# How to complete this task
Given the listing that follows, report all lines in which the string "lime" occurs.

# Material to process
..........

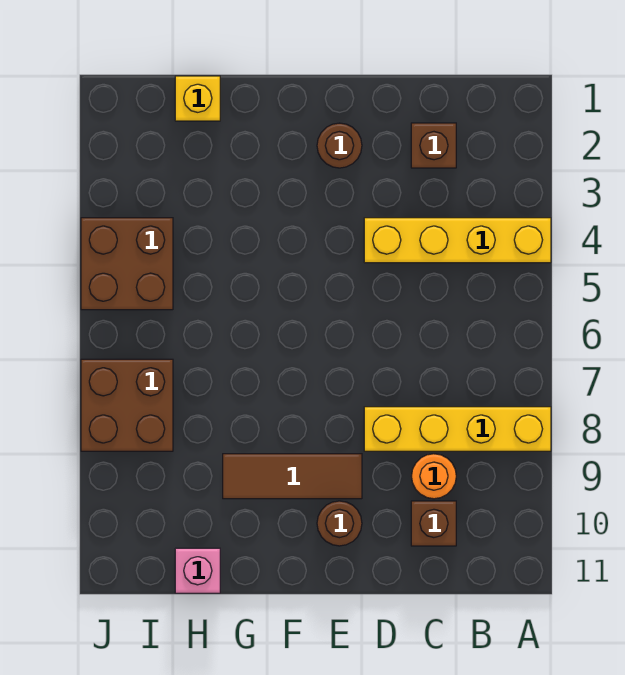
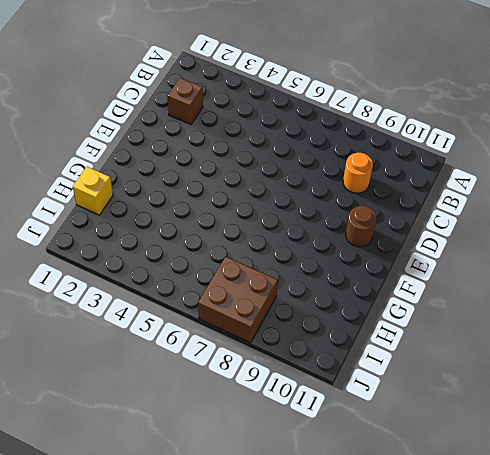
none -> yellow 1x4 brick [364,218,551,263]
none -> yellow 1x4 brick [364,407,551,451]
none -> brown 1x1 brick [411,501,456,546]

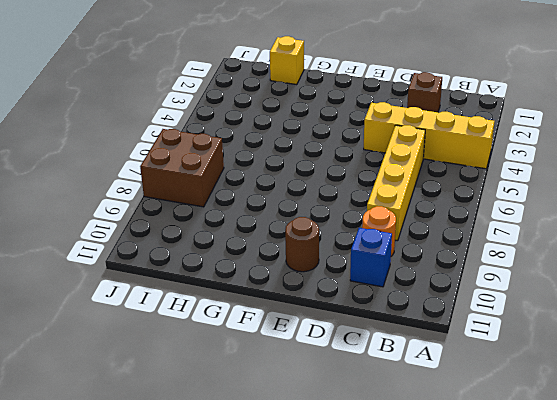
yellow 1x4 brick [367,125,425,241] -> yellow 1x4 brick turned to [364,407,551,451]
blue 1x1 brick [350,228,392,287] -> brown 1x1 brick [411,501,456,546]
none -> brown 1x1 round brick [317,123,362,168]
none -> brown 1x3 tile [223,454,362,499]
none -> pink 1x1 brick [175,548,220,593]

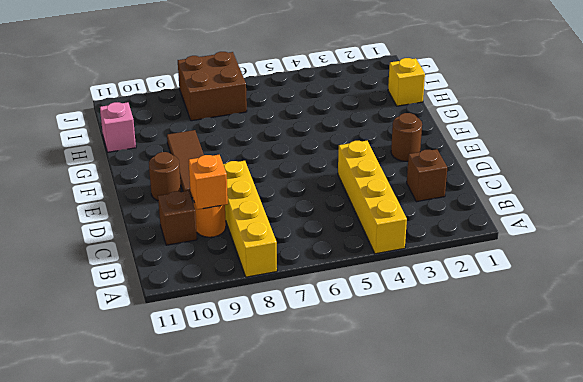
orange 1x1 brick [189,155,228,210] -> none
none -> brown 2x2 brick [81,218,173,310]

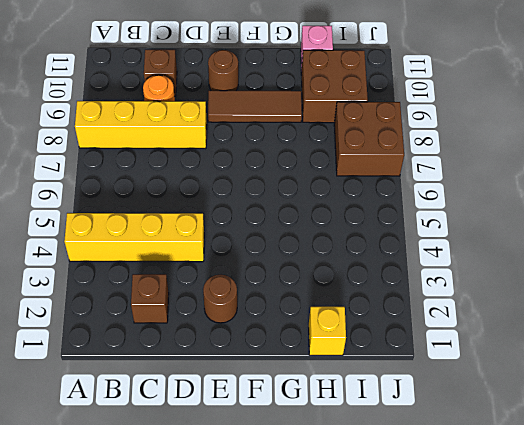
brown 2x2 brick [301,50,368,123] -> brown 2x2 brick moved to [81,218,173,310]

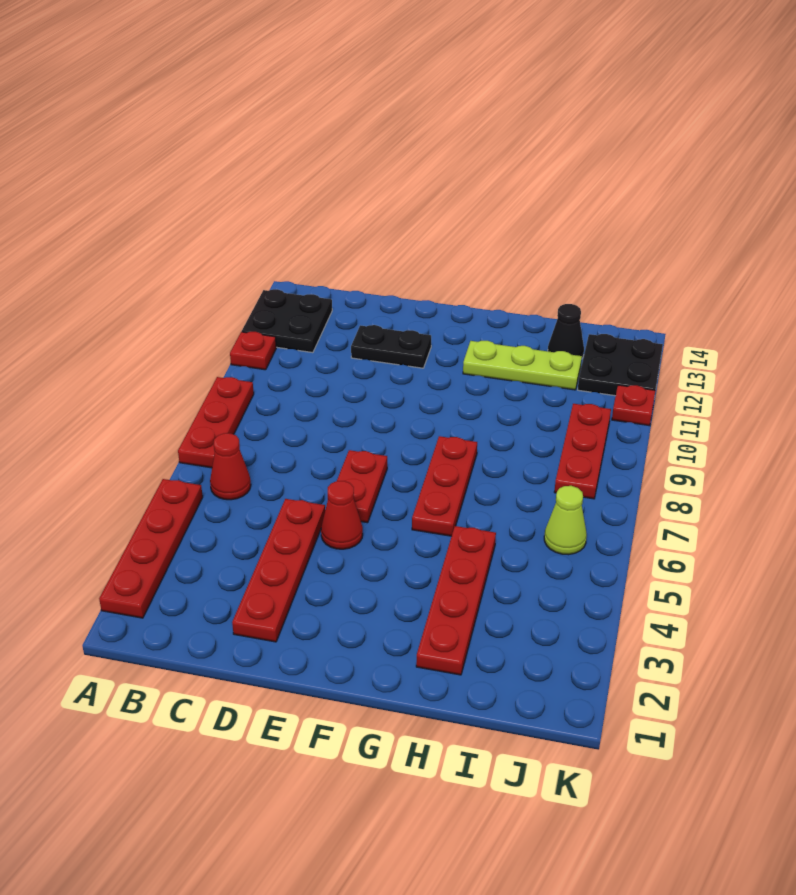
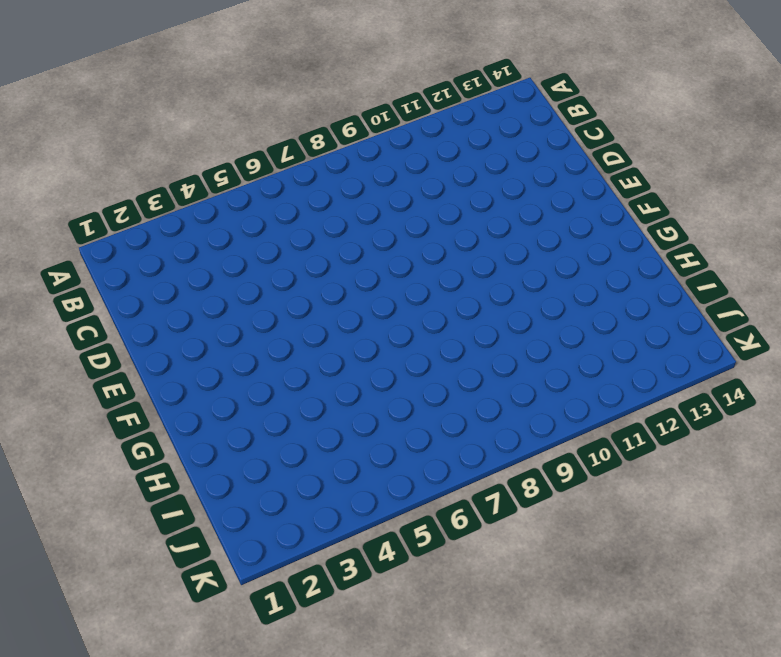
none -> red 1x4 plate [99,479,203,618]
none -> red 1x3 plate [178,377,254,468]
none -> red 1x1 plate [230,332,276,370]

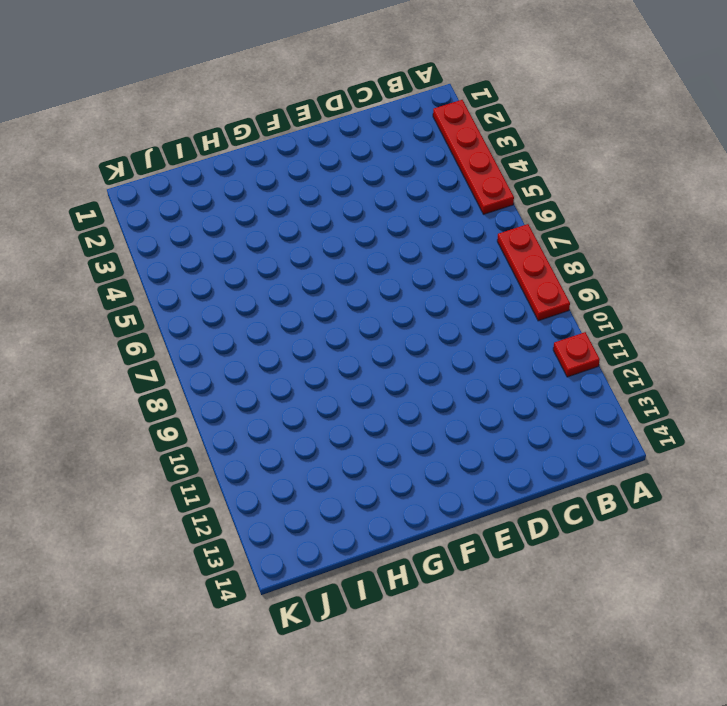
none -> black 2x2 plate [242,289,332,353]
none -> red 1x1 cone [210,433,251,500]
none -> red 1x4 plate [232,499,325,642]

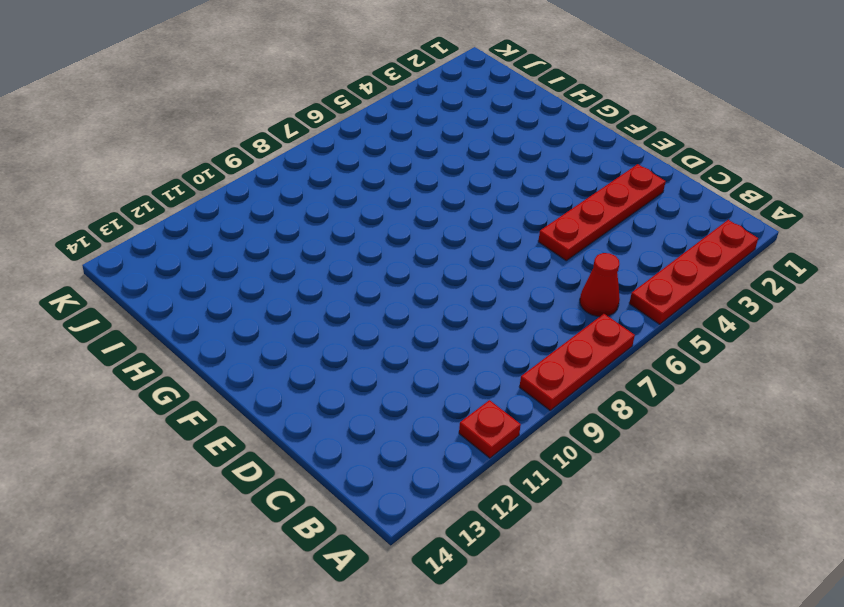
none -> black 2x2 plate [242,289,332,353]
none -> black 1x2 plate [351,325,431,368]
none -> red 1x1 cone [321,481,363,549]

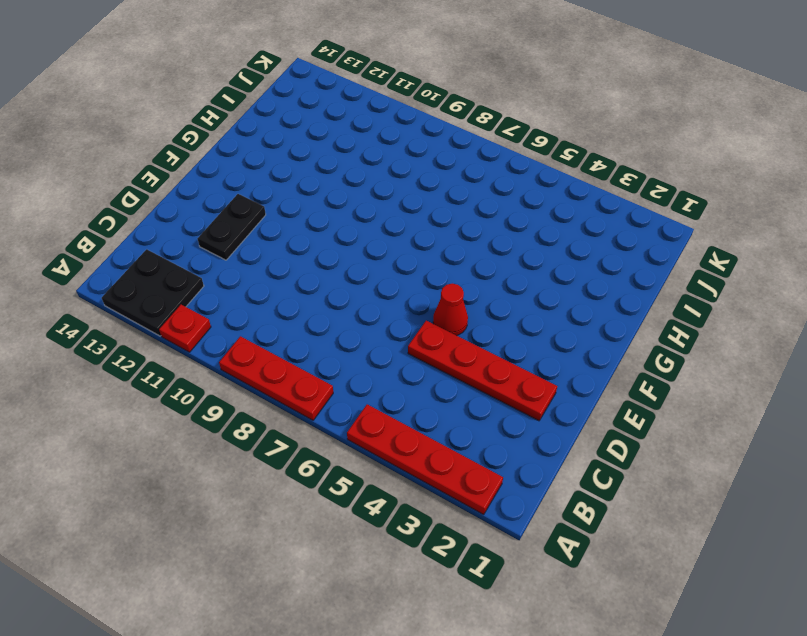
none -> red 1x1 cone [210,433,251,500]
none -> red 1x2 plate [337,450,387,523]
none -> red 1x3 plate [412,436,477,536]

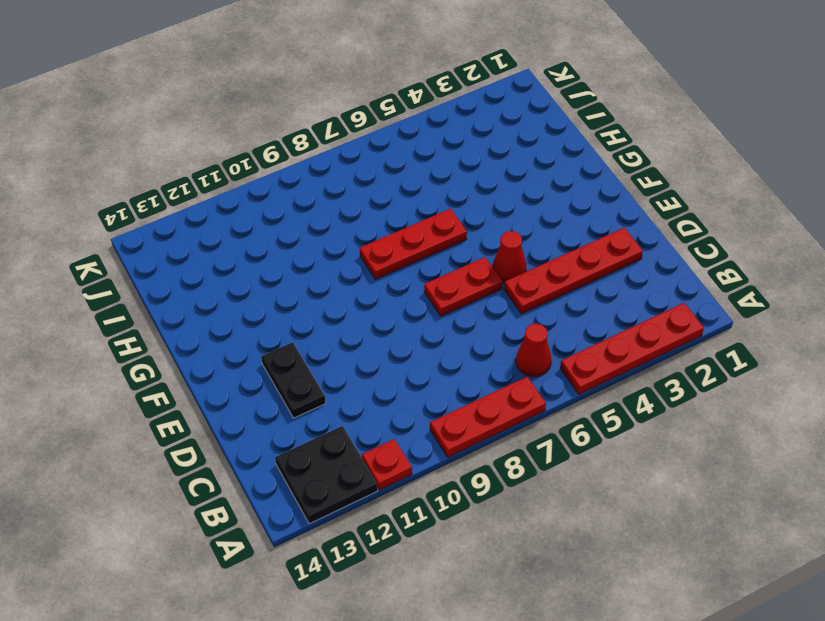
none -> lime 1x3 plate [463,341,582,390]
none -> red 1x4 plate [416,526,496,675]
none -> black 1x1 cone [548,304,584,358]

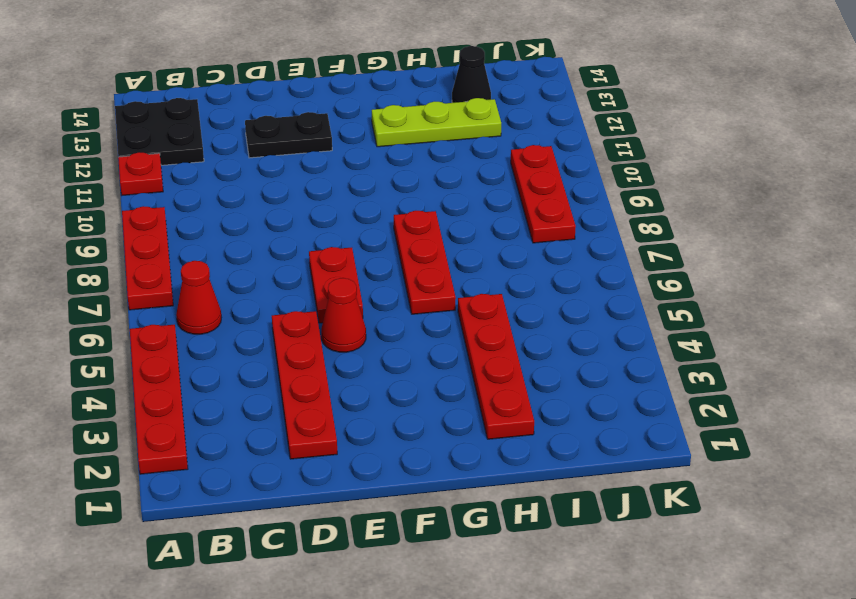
none -> lime 1x1 cone [544,486,587,555]
none -> black 2x2 plate [578,334,663,396]
none -> red 1x1 plate [612,385,655,426]

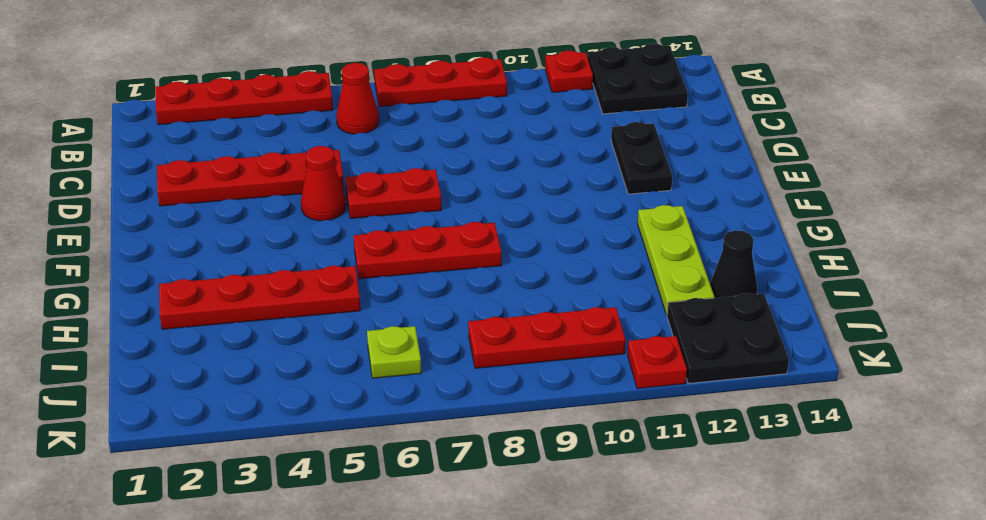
lime 1x1 plate [367,326,421,378] -> lime 1x1 cone [544,486,587,555]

..........

# Solved exercise
none -> lime 1x3 plate [463,341,582,390]
none -> lime 1x1 cone [544,486,587,555]
lime 1x1 plate [367,326,421,378] -> lime 1x1 cone [544,486,587,555]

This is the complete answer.